→ **Work to be completed**
Write out the records again, renaming "Wellington" to "Auckland" wherever it occurs and changing nothing else.

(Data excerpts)
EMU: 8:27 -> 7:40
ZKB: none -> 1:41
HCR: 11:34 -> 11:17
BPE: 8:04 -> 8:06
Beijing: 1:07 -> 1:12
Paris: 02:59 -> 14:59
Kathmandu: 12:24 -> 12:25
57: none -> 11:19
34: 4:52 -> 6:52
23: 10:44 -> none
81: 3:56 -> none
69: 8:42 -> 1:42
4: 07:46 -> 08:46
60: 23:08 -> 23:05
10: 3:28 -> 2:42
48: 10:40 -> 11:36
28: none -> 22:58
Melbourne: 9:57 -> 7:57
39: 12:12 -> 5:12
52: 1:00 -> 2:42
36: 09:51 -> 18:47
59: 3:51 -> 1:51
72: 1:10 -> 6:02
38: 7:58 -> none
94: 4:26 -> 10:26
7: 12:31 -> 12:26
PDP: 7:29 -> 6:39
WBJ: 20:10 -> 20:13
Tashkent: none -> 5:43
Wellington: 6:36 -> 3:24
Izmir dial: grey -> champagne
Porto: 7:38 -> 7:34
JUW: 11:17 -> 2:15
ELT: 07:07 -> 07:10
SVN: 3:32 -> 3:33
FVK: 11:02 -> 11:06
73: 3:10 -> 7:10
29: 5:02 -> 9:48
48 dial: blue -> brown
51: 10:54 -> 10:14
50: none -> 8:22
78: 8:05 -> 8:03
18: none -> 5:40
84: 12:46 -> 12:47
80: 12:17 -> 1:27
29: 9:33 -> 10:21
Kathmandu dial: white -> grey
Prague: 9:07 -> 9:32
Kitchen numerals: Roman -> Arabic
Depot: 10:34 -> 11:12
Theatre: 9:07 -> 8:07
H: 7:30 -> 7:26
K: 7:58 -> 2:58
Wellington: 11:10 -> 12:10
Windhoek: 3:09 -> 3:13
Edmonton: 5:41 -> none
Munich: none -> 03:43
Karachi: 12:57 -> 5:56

→ **Exercise output**
EMU: 8:27 -> 7:40
ZKB: none -> 1:41
HCR: 11:34 -> 11:17
BPE: 8:04 -> 8:06
Beijing: 1:07 -> 1:12
Paris: 02:59 -> 14:59
Kathmandu: 12:24 -> 12:25
57: none -> 11:19
34: 4:52 -> 6:52
23: 10:44 -> none
81: 3:56 -> none
69: 8:42 -> 1:42
4: 07:46 -> 08:46
60: 23:08 -> 23:05
10: 3:28 -> 2:42
48: 10:40 -> 11:36
28: none -> 22:58
Melbourne: 9:57 -> 7:57
39: 12:12 -> 5:12
52: 1:00 -> 2:42
36: 09:51 -> 18:47
59: 3:51 -> 1:51
72: 1:10 -> 6:02
38: 7:58 -> none
94: 4:26 -> 10:26
7: 12:31 -> 12:26
PDP: 7:29 -> 6:39
WBJ: 20:10 -> 20:13
Tashkent: none -> 5:43
Auckland: 6:36 -> 3:24
Izmir dial: grey -> champagne
Porto: 7:38 -> 7:34
JUW: 11:17 -> 2:15
ELT: 07:07 -> 07:10
SVN: 3:32 -> 3:33
FVK: 11:02 -> 11:06
73: 3:10 -> 7:10
29: 5:02 -> 9:48
48 dial: blue -> brown
51: 10:54 -> 10:14
50: none -> 8:22
78: 8:05 -> 8:03
18: none -> 5:40
84: 12:46 -> 12:47
80: 12:17 -> 1:27
29: 9:33 -> 10:21
Kathmandu dial: white -> grey
Prague: 9:07 -> 9:32
Kitchen numerals: Roman -> Arabic
Depot: 10:34 -> 11:12
Theatre: 9:07 -> 8:07
H: 7:30 -> 7:26
K: 7:58 -> 2:58
Auckland: 11:10 -> 12:10
Windhoek: 3:09 -> 3:13
Edmonton: 5:41 -> none
Munich: none -> 03:43
Karachi: 12:57 -> 5:56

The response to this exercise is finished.